■ RECORDED DATA
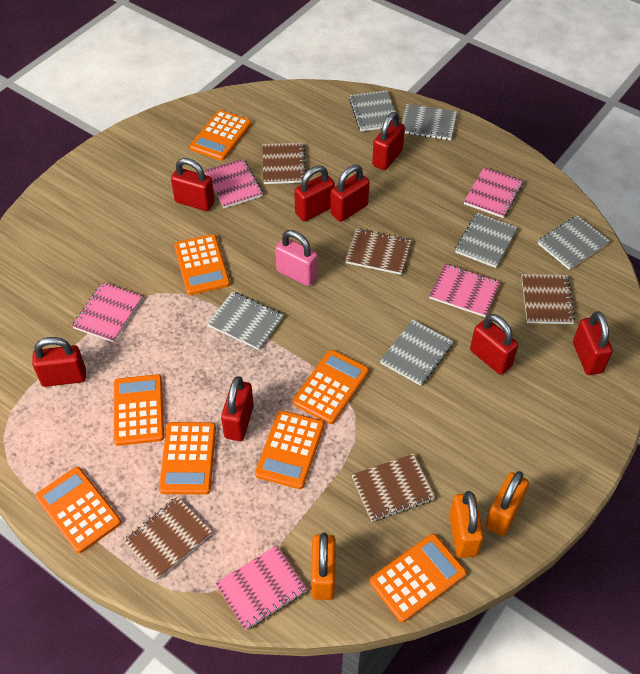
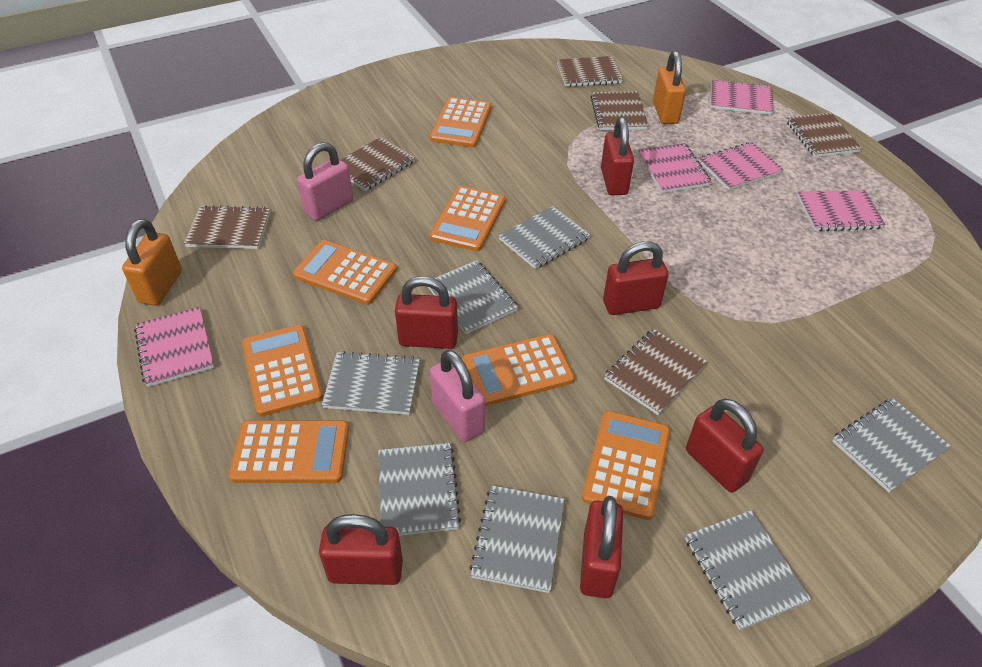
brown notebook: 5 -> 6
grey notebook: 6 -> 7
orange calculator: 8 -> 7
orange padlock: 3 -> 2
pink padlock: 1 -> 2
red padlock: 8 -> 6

■ WHAT IS REQUIRED
Each record above is to be restated exactly, with its pictures removed from the copy.

■ ANSWER BOX
brown notebook: 5 -> 6
grey notebook: 6 -> 7
orange calculator: 8 -> 7
orange padlock: 3 -> 2
pink padlock: 1 -> 2
red padlock: 8 -> 6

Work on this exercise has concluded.